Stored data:
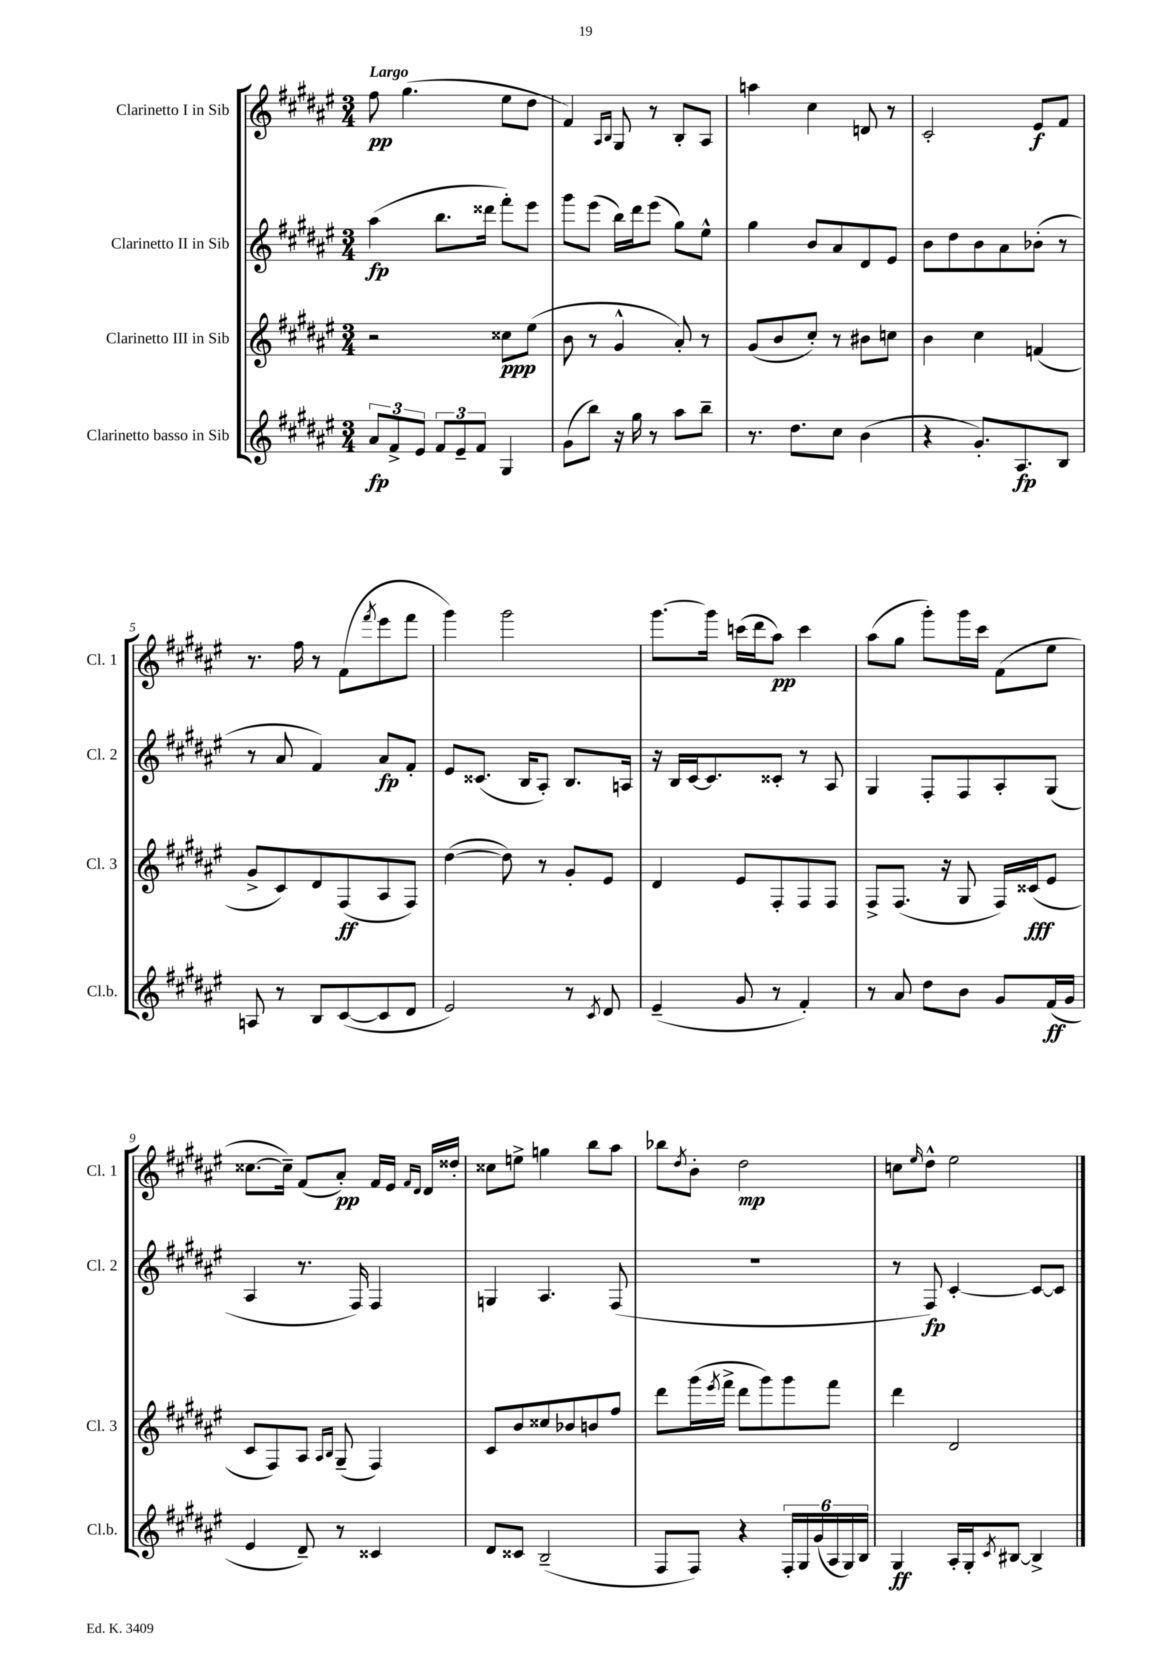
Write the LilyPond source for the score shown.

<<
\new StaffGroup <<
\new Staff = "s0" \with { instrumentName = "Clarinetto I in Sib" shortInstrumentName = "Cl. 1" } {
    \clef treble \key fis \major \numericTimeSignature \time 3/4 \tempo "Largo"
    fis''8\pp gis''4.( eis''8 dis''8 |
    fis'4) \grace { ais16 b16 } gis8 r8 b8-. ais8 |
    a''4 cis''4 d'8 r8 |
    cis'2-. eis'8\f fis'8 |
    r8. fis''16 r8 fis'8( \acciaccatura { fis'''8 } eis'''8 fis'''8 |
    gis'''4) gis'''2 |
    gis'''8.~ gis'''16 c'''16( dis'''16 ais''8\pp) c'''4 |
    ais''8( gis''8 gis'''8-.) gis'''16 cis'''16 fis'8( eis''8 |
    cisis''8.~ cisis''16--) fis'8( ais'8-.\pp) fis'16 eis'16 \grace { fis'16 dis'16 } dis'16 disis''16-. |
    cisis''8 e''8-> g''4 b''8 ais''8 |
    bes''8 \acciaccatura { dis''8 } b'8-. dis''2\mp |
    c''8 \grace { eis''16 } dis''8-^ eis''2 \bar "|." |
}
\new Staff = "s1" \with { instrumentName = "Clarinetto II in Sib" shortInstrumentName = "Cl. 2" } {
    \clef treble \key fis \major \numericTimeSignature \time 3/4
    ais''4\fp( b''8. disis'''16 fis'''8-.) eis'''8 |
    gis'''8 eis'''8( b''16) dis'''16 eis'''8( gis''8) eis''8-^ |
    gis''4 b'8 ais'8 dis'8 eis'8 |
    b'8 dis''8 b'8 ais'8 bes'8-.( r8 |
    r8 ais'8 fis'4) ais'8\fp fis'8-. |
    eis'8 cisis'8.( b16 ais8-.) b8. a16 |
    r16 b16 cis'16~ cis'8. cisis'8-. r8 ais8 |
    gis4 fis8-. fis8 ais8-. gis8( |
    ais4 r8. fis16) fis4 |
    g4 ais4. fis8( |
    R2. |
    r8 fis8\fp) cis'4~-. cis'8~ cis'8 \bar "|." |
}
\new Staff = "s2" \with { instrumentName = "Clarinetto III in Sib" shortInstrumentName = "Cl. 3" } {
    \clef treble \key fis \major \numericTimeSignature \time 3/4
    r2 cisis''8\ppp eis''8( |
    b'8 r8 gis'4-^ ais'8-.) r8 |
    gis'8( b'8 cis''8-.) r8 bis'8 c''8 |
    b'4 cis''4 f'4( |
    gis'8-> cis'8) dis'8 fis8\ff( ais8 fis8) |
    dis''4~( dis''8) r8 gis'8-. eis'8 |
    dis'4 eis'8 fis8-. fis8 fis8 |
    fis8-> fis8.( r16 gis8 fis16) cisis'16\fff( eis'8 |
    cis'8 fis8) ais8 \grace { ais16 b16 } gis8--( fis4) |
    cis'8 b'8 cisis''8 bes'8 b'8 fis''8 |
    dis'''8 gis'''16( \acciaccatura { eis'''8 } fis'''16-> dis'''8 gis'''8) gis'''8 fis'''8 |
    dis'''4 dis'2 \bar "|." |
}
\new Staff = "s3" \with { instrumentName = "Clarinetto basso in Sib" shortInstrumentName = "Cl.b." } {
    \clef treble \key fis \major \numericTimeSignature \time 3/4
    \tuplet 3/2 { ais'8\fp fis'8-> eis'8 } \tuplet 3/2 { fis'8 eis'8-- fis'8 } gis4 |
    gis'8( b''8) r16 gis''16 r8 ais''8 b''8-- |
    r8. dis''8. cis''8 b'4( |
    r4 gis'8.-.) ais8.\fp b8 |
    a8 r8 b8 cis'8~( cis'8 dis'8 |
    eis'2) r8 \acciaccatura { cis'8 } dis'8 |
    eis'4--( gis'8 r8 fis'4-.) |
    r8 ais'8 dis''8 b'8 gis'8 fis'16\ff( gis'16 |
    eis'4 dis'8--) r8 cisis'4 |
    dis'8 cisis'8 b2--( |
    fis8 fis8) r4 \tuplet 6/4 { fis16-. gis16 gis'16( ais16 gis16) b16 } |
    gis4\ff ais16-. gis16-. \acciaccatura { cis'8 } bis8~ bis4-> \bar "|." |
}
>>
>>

==

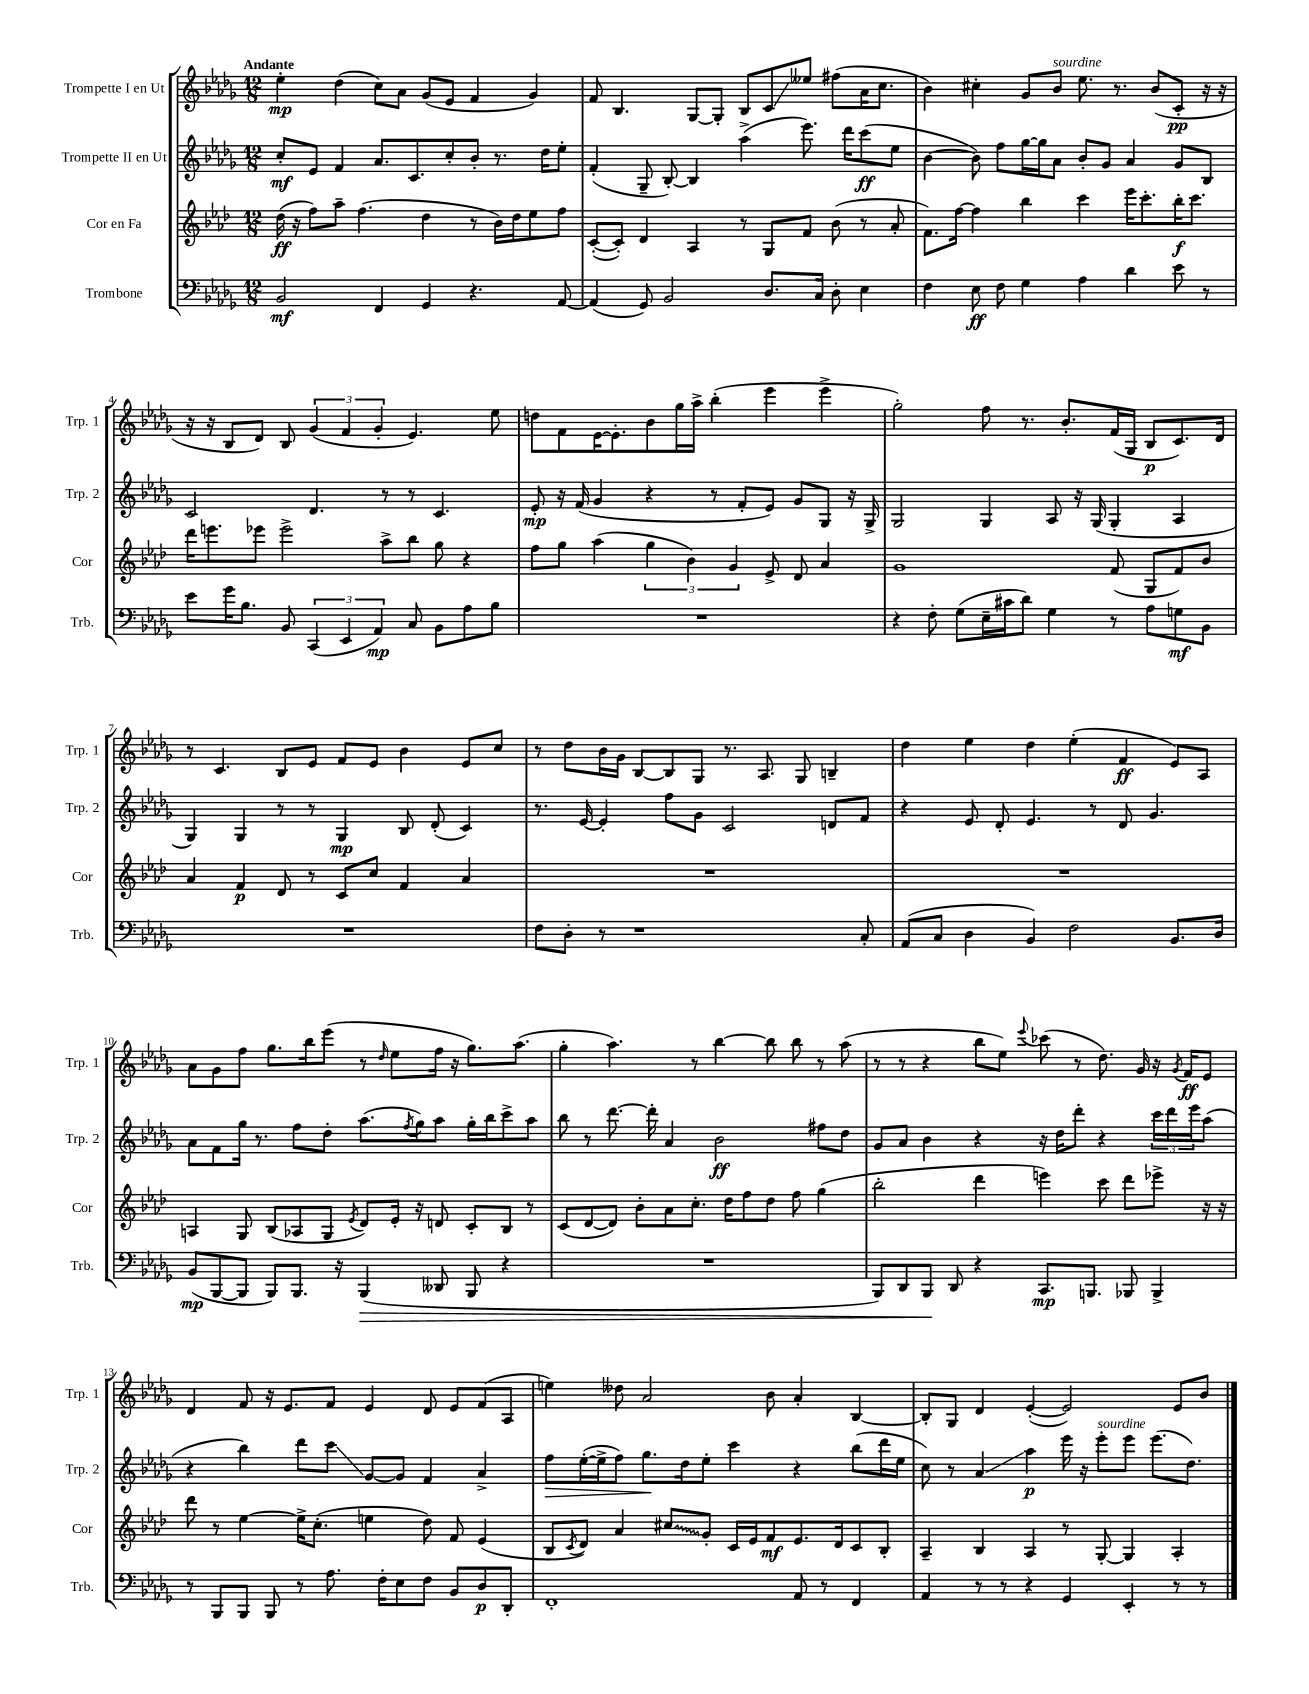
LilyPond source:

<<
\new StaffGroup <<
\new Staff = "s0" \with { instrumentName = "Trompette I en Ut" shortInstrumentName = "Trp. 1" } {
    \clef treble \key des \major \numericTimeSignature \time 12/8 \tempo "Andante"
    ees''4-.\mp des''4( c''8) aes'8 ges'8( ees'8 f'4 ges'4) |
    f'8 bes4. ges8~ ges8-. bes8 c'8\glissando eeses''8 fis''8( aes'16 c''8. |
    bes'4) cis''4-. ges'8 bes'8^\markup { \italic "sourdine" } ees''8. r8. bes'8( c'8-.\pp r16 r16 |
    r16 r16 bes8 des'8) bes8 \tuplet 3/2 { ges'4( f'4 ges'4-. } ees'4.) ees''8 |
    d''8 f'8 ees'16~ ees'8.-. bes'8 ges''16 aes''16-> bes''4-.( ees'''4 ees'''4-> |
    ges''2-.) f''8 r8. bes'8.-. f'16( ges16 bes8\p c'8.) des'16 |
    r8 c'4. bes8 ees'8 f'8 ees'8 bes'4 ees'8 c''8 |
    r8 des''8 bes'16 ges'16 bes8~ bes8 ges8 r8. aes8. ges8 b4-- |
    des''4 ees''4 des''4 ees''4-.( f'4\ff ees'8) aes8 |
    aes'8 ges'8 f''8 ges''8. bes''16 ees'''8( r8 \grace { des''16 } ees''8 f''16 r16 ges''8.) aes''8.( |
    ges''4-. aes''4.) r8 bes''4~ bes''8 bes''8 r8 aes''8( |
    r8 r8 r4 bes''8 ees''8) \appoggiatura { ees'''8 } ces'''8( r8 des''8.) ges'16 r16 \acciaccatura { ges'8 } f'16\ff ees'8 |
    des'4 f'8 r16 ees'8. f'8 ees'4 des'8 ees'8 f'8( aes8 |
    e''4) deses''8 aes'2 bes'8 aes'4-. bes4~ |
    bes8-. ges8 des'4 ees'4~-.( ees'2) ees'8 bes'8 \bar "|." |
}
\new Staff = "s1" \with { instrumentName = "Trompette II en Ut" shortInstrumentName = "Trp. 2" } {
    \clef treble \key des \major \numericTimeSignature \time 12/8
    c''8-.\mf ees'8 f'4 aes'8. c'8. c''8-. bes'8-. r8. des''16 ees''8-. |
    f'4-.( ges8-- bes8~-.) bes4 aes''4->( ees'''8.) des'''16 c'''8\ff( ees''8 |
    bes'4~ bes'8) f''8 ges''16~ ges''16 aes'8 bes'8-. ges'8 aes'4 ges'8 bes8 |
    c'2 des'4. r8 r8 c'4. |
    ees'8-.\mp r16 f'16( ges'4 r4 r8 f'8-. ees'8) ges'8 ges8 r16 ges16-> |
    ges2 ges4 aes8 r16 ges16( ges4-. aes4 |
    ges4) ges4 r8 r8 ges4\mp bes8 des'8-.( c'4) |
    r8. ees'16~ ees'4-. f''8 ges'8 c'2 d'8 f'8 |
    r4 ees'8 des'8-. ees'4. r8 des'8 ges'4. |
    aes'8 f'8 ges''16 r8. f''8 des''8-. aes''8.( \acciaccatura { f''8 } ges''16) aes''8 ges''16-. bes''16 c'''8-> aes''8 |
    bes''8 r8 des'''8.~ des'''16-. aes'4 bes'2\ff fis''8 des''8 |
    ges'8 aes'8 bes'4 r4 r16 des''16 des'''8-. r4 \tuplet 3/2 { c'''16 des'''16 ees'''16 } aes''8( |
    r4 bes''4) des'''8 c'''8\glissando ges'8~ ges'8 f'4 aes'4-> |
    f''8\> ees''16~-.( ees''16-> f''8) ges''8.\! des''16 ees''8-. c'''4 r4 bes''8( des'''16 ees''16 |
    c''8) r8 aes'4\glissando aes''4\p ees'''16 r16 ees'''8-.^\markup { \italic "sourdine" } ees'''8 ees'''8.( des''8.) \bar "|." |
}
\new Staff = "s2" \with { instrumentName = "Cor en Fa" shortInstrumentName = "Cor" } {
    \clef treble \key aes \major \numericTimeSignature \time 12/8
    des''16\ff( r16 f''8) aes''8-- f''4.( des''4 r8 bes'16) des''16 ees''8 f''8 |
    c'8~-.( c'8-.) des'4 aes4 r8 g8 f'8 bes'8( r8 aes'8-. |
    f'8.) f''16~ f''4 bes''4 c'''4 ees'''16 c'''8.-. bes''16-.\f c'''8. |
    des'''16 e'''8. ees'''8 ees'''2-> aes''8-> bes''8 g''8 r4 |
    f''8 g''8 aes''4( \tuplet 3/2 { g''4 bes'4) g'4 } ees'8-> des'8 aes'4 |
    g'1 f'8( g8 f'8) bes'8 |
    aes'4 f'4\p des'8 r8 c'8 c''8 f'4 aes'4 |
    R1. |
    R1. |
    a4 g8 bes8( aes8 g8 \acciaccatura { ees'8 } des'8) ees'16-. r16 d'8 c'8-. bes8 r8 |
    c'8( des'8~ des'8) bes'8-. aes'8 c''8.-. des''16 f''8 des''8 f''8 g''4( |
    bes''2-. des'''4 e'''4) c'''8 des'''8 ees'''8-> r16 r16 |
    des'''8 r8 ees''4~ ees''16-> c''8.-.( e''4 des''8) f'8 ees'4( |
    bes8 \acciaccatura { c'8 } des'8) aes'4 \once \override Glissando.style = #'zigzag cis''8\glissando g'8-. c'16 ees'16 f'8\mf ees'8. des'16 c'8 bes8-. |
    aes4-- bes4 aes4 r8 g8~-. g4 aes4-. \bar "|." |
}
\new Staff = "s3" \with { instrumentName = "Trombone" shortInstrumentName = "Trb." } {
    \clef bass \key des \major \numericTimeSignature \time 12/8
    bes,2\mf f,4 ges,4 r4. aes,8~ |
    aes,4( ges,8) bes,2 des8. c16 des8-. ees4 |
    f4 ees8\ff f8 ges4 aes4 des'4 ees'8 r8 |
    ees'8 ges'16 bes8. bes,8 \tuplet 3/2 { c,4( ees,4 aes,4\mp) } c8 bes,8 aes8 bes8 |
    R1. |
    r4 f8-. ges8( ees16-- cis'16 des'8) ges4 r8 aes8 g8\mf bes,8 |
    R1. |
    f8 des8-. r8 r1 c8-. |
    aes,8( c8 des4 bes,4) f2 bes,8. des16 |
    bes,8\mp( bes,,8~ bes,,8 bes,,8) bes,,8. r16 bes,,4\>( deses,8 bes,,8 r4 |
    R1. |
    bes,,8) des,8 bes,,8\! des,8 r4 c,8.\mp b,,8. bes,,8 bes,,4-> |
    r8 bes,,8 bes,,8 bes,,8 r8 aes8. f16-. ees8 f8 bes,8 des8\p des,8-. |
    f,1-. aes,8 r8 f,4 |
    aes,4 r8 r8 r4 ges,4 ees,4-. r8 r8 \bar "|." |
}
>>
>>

▸ **WRITTEN INSTRUCTION**
From the rows above, pull out every line that contains the string "grace" and list those lines.

▸ **COMPLETED TASK**
    fis'4) \grace { ais16 b16 } gis8 r8 b8-. ais8 |
    cisis''8.~ cisis''16--) fis'8( ais'8-.\pp) fis'16 eis'16 \grace { fis'16 dis'16 } dis'16 disis''16-. |
    c''8 \grace { eis''16 } dis''8-^ eis''2 \bar "|." |
    cis'8 fis8) ais8 \grace { ais16 b16 } gis8--( fis4) |
    aes'8 ges'8 f''8 ges''8. bes''16 ees'''8( r8 \grace { des''16 } ees''8 f''16 r16 ges''8.) aes''8.( |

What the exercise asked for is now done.